__Work instruction__
Search the data for lines holding the word "moved". State how many there are, and nothing else.
*** Given information Section Begins ***
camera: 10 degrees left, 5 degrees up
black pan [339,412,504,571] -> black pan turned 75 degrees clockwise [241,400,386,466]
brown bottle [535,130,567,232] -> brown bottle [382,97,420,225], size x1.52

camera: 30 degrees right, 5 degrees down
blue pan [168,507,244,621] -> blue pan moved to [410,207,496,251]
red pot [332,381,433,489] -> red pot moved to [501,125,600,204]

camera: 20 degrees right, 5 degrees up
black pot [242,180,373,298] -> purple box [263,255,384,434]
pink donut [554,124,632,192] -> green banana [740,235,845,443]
*** Given information Section Ends ***
*** Given information Section Begins ***
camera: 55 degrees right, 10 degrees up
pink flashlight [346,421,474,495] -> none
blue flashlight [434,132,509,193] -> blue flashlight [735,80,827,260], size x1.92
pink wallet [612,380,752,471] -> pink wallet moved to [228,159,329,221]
*** Given information Section Ends ***
__Finished task__
3